┌─ Input for this task

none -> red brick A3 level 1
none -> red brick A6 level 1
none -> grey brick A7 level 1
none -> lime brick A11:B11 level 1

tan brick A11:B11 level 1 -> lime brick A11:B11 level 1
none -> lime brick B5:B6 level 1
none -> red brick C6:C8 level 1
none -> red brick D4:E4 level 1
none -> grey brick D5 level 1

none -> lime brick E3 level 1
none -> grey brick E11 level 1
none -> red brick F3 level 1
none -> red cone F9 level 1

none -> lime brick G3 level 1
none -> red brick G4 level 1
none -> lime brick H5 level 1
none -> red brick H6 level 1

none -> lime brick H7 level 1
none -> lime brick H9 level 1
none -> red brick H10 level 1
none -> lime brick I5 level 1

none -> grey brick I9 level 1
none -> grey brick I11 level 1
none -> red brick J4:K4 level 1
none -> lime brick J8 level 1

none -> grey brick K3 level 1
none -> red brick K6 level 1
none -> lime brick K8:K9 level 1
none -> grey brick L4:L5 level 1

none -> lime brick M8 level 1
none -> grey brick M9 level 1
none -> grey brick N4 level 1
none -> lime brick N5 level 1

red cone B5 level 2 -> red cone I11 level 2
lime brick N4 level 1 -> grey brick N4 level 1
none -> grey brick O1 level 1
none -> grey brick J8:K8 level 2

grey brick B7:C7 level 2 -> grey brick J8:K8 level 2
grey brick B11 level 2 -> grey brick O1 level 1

└─

* Exercise:
Give again, word for word, every line from the one holding "none -> grey brick K3 level 1" to the end of the data.

* Answer for the task:
none -> grey brick K3 level 1
none -> red brick K6 level 1
none -> lime brick K8:K9 level 1
none -> grey brick L4:L5 level 1

none -> lime brick M8 level 1
none -> grey brick M9 level 1
none -> grey brick N4 level 1
none -> lime brick N5 level 1

red cone B5 level 2 -> red cone I11 level 2
lime brick N4 level 1 -> grey brick N4 level 1
none -> grey brick O1 level 1
none -> grey brick J8:K8 level 2

grey brick B7:C7 level 2 -> grey brick J8:K8 level 2
grey brick B11 level 2 -> grey brick O1 level 1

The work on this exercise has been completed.